[About this exercise]:
Write out the full listing exactly as it appears below.

[Records shown]:
▬▬▬

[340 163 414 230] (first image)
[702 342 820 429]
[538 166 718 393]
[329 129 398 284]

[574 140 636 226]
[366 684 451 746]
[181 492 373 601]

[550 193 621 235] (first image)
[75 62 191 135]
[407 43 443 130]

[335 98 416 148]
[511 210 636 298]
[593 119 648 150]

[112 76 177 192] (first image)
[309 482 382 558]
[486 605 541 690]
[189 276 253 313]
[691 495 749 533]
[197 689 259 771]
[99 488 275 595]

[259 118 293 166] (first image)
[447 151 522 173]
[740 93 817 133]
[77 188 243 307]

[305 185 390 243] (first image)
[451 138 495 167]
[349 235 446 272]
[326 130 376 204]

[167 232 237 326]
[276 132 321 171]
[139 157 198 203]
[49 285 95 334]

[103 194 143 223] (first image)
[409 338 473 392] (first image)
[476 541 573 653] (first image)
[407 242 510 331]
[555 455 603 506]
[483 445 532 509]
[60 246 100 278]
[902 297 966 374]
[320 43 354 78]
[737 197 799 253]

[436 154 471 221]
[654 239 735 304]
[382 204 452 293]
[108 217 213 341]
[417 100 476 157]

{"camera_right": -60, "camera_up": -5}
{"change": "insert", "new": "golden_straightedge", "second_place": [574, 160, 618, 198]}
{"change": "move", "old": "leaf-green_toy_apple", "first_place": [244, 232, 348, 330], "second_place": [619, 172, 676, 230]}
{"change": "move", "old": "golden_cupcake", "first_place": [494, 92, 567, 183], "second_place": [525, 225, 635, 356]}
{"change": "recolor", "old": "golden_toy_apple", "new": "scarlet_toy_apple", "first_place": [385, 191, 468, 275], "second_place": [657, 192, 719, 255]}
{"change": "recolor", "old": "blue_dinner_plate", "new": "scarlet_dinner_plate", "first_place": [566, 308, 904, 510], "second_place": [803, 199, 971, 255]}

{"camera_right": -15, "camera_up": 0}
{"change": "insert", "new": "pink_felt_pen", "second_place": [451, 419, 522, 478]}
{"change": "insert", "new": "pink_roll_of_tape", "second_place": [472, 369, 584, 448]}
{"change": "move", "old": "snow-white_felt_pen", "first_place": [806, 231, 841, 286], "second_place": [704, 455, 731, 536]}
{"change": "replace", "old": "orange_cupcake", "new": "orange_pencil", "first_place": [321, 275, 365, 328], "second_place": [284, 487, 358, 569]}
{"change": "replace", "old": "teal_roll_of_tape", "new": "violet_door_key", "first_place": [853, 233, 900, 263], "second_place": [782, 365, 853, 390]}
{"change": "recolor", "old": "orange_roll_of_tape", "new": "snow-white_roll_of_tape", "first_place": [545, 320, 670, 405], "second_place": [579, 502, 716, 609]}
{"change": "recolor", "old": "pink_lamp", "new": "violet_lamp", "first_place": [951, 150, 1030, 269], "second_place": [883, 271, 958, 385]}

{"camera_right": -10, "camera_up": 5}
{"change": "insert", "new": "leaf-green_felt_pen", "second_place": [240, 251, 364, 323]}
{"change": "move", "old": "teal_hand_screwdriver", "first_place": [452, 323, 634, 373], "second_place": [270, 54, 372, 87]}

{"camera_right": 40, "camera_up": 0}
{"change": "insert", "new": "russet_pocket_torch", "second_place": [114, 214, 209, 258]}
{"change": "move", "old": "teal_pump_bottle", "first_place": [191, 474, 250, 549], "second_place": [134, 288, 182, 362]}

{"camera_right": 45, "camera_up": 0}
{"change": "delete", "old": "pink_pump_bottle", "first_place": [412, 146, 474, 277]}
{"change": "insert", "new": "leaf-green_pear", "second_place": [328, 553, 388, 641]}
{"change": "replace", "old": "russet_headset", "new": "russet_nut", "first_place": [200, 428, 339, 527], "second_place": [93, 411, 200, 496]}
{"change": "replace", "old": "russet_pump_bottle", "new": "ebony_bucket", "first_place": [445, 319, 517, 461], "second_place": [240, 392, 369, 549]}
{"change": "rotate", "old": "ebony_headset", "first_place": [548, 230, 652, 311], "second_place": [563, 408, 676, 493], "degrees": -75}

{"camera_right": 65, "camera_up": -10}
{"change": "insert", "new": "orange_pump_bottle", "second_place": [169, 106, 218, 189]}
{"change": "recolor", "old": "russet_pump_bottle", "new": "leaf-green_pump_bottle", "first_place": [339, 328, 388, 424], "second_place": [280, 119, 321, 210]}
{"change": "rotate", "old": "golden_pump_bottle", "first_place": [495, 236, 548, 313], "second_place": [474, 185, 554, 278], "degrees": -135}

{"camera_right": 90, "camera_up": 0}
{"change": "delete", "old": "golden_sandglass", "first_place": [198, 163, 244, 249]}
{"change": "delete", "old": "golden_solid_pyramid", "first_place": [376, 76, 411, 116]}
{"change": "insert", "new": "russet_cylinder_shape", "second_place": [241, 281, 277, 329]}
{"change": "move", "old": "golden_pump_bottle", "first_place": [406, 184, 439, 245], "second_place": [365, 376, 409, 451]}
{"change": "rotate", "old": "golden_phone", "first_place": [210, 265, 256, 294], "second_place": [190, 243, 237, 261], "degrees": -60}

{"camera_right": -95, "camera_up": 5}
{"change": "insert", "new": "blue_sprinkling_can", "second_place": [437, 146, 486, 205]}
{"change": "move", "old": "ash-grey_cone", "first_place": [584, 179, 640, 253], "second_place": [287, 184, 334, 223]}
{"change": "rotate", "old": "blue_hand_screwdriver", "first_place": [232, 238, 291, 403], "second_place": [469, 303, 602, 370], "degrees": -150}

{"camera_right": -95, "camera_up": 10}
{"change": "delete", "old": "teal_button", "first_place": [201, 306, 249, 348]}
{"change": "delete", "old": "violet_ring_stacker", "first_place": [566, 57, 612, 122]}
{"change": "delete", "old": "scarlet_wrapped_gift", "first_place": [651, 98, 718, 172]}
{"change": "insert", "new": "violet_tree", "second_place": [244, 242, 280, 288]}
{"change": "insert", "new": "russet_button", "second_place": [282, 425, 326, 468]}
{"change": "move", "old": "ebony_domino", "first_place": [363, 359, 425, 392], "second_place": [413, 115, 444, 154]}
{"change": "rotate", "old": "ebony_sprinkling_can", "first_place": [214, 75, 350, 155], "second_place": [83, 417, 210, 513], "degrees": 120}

▬▬▬

[Response to the exercise]:
[340 163 414 230] (first image)
[702 342 820 429]
[538 166 718 393]
[329 129 398 284]

[574 140 636 226]
[366 684 451 746]
[181 492 373 601]

[550 193 621 235] (first image)
[75 62 191 135]
[407 43 443 130]

[335 98 416 148]
[511 210 636 298]
[593 119 648 150]

[112 76 177 192] (first image)
[309 482 382 558]
[486 605 541 690]
[189 276 253 313]
[691 495 749 533]
[197 689 259 771]
[99 488 275 595]

[259 118 293 166] (first image)
[447 151 522 173]
[740 93 817 133]
[77 188 243 307]

[305 185 390 243] (first image)
[451 138 495 167]
[349 235 446 272]
[326 130 376 204]

[167 232 237 326]
[276 132 321 171]
[139 157 198 203]
[49 285 95 334]

[103 194 143 223] (first image)
[409 338 473 392] (first image)
[476 541 573 653] (first image)
[407 242 510 331]
[555 455 603 506]
[483 445 532 509]
[60 246 100 278]
[902 297 966 374]
[320 43 354 78]
[737 197 799 253]

[436 154 471 221]
[654 239 735 304]
[382 204 452 293]
[108 217 213 341]
[417 100 476 157]

{"camera_right": -60, "camera_up": -5}
{"change": "insert", "new": "golden_straightedge", "second_place": [574, 160, 618, 198]}
{"change": "move", "old": "leaf-green_toy_apple", "first_place": [244, 232, 348, 330], "second_place": [619, 172, 676, 230]}
{"change": "move", "old": "golden_cupcake", "first_place": [494, 92, 567, 183], "second_place": [525, 225, 635, 356]}
{"change": "recolor", "old": "golden_toy_apple", "new": "scarlet_toy_apple", "first_place": [385, 191, 468, 275], "second_place": [657, 192, 719, 255]}
{"change": "recolor", "old": "blue_dinner_plate", "new": "scarlet_dinner_plate", "first_place": [566, 308, 904, 510], "second_place": [803, 199, 971, 255]}

{"camera_right": -15, "camera_up": 0}
{"change": "insert", "new": "pink_felt_pen", "second_place": [451, 419, 522, 478]}
{"change": "insert", "new": "pink_roll_of_tape", "second_place": [472, 369, 584, 448]}
{"change": "move", "old": "snow-white_felt_pen", "first_place": [806, 231, 841, 286], "second_place": [704, 455, 731, 536]}
{"change": "replace", "old": "orange_cupcake", "new": "orange_pencil", "first_place": [321, 275, 365, 328], "second_place": [284, 487, 358, 569]}
{"change": "replace", "old": "teal_roll_of_tape", "new": "violet_door_key", "first_place": [853, 233, 900, 263], "second_place": [782, 365, 853, 390]}
{"change": "recolor", "old": "orange_roll_of_tape", "new": "snow-white_roll_of_tape", "first_place": [545, 320, 670, 405], "second_place": [579, 502, 716, 609]}
{"change": "recolor", "old": "pink_lamp", "new": "violet_lamp", "first_place": [951, 150, 1030, 269], "second_place": [883, 271, 958, 385]}

{"camera_right": -10, "camera_up": 5}
{"change": "insert", "new": "leaf-green_felt_pen", "second_place": [240, 251, 364, 323]}
{"change": "move", "old": "teal_hand_screwdriver", "first_place": [452, 323, 634, 373], "second_place": [270, 54, 372, 87]}

{"camera_right": 40, "camera_up": 0}
{"change": "insert", "new": "russet_pocket_torch", "second_place": [114, 214, 209, 258]}
{"change": "move", "old": "teal_pump_bottle", "first_place": [191, 474, 250, 549], "second_place": [134, 288, 182, 362]}

{"camera_right": 45, "camera_up": 0}
{"change": "delete", "old": "pink_pump_bottle", "first_place": [412, 146, 474, 277]}
{"change": "insert", "new": "leaf-green_pear", "second_place": [328, 553, 388, 641]}
{"change": "replace", "old": "russet_headset", "new": "russet_nut", "first_place": [200, 428, 339, 527], "second_place": [93, 411, 200, 496]}
{"change": "replace", "old": "russet_pump_bottle", "new": "ebony_bucket", "first_place": [445, 319, 517, 461], "second_place": [240, 392, 369, 549]}
{"change": "rotate", "old": "ebony_headset", "first_place": [548, 230, 652, 311], "second_place": [563, 408, 676, 493], "degrees": -75}

{"camera_right": 65, "camera_up": -10}
{"change": "insert", "new": "orange_pump_bottle", "second_place": [169, 106, 218, 189]}
{"change": "recolor", "old": "russet_pump_bottle", "new": "leaf-green_pump_bottle", "first_place": [339, 328, 388, 424], "second_place": [280, 119, 321, 210]}
{"change": "rotate", "old": "golden_pump_bottle", "first_place": [495, 236, 548, 313], "second_place": [474, 185, 554, 278], "degrees": -135}

{"camera_right": 90, "camera_up": 0}
{"change": "delete", "old": "golden_sandglass", "first_place": [198, 163, 244, 249]}
{"change": "delete", "old": "golden_solid_pyramid", "first_place": [376, 76, 411, 116]}
{"change": "insert", "new": "russet_cylinder_shape", "second_place": [241, 281, 277, 329]}
{"change": "move", "old": "golden_pump_bottle", "first_place": [406, 184, 439, 245], "second_place": [365, 376, 409, 451]}
{"change": "rotate", "old": "golden_phone", "first_place": [210, 265, 256, 294], "second_place": [190, 243, 237, 261], "degrees": -60}

{"camera_right": -95, "camera_up": 5}
{"change": "insert", "new": "blue_sprinkling_can", "second_place": [437, 146, 486, 205]}
{"change": "move", "old": "ash-grey_cone", "first_place": [584, 179, 640, 253], "second_place": [287, 184, 334, 223]}
{"change": "rotate", "old": "blue_hand_screwdriver", "first_place": [232, 238, 291, 403], "second_place": [469, 303, 602, 370], "degrees": -150}

{"camera_right": -95, "camera_up": 10}
{"change": "delete", "old": "teal_button", "first_place": [201, 306, 249, 348]}
{"change": "delete", "old": "violet_ring_stacker", "first_place": [566, 57, 612, 122]}
{"change": "delete", "old": "scarlet_wrapped_gift", "first_place": [651, 98, 718, 172]}
{"change": "insert", "new": "violet_tree", "second_place": [244, 242, 280, 288]}
{"change": "insert", "new": "russet_button", "second_place": [282, 425, 326, 468]}
{"change": "move", "old": "ebony_domino", "first_place": [363, 359, 425, 392], "second_place": [413, 115, 444, 154]}
{"change": "rotate", "old": "ebony_sprinkling_can", "first_place": [214, 75, 350, 155], "second_place": [83, 417, 210, 513], "degrees": 120}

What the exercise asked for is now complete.